## Brief
Which lines of the data include the string "blue"? List them all.

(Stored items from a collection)
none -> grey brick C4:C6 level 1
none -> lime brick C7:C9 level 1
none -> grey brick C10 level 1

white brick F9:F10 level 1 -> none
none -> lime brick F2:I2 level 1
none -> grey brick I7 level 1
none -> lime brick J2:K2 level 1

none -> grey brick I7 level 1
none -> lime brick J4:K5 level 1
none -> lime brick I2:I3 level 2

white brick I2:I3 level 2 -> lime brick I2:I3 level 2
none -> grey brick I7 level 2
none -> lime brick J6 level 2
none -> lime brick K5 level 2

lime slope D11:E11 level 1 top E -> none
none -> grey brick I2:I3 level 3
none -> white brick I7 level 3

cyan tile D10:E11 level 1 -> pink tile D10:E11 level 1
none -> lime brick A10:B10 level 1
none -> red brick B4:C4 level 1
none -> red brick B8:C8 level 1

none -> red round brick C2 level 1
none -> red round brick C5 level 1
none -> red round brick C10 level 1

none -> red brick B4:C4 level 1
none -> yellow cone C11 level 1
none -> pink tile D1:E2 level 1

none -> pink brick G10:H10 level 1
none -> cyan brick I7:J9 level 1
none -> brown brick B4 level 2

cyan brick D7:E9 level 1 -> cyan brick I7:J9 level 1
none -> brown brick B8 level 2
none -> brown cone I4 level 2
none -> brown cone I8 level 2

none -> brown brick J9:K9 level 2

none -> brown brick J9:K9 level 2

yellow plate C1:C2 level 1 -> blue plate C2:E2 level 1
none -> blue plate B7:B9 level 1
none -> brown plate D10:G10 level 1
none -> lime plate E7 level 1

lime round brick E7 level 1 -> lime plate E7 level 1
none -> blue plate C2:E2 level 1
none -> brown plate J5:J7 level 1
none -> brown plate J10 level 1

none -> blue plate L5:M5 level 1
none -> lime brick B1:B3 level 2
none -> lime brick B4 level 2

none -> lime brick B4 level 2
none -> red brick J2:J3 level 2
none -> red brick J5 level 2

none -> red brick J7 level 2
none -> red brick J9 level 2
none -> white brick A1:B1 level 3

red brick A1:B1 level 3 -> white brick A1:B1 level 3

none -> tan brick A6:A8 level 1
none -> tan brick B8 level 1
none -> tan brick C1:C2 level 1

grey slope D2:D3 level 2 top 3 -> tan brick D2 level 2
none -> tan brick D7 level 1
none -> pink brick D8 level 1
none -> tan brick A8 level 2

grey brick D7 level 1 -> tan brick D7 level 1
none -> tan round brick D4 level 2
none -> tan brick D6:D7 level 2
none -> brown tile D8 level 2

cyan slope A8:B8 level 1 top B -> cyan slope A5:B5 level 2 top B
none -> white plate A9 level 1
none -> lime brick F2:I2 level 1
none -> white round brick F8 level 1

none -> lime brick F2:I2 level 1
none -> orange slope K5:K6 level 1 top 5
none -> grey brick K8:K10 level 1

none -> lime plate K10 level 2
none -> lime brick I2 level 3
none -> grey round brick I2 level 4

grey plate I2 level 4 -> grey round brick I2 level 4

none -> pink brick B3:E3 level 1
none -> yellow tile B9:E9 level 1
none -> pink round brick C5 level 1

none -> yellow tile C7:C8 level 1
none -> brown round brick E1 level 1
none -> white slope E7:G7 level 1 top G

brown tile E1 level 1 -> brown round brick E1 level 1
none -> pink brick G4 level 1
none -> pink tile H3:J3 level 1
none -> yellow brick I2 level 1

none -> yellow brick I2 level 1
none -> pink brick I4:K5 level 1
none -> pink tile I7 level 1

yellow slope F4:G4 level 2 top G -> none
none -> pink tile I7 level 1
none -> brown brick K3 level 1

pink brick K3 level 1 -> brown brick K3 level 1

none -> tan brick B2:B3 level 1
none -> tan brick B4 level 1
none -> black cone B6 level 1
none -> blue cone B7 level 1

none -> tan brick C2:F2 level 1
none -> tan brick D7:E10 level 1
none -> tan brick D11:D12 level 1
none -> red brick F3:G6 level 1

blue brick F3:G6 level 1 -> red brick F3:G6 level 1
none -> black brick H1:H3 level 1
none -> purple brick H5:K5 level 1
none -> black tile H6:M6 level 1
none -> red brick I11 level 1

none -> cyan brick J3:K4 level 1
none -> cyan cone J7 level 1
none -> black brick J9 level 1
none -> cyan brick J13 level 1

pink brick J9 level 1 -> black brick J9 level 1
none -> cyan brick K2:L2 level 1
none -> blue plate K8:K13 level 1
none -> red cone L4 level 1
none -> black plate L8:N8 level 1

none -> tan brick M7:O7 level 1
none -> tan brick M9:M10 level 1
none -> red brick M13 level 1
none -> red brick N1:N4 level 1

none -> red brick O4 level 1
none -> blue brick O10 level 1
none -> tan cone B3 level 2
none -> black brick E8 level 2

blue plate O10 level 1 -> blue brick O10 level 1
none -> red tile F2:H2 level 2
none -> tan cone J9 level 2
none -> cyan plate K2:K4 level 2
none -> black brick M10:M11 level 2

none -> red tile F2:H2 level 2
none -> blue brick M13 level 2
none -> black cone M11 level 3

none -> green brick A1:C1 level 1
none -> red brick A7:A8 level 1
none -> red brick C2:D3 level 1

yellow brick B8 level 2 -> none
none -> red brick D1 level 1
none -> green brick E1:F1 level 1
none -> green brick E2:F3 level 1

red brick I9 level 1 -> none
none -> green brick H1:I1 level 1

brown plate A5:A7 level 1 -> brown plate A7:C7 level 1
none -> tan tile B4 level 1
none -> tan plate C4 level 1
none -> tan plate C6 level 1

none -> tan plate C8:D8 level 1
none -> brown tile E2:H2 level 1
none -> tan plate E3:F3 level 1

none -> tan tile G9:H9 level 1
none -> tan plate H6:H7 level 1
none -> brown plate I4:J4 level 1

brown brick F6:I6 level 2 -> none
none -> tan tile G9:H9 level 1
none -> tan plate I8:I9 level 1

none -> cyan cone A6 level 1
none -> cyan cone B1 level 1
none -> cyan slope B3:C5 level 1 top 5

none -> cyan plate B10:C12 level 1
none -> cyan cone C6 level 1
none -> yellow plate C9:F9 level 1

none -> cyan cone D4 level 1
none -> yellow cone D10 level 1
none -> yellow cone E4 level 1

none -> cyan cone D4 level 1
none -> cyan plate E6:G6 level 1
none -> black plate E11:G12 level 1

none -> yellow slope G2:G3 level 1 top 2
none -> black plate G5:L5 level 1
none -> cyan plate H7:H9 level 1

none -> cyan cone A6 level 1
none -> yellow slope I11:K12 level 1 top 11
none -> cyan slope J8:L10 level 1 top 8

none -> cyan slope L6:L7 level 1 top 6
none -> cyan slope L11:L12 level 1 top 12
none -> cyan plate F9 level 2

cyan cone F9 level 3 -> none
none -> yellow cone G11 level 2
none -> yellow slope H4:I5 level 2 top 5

## Answer box
yellow plate C1:C2 level 1 -> blue plate C2:E2 level 1
none -> blue plate B7:B9 level 1
none -> blue plate C2:E2 level 1
none -> blue plate L5:M5 level 1
none -> blue cone B7 level 1
blue brick F3:G6 level 1 -> red brick F3:G6 level 1
none -> blue plate K8:K13 level 1
none -> blue brick O10 level 1
blue plate O10 level 1 -> blue brick O10 level 1
none -> blue brick M13 level 2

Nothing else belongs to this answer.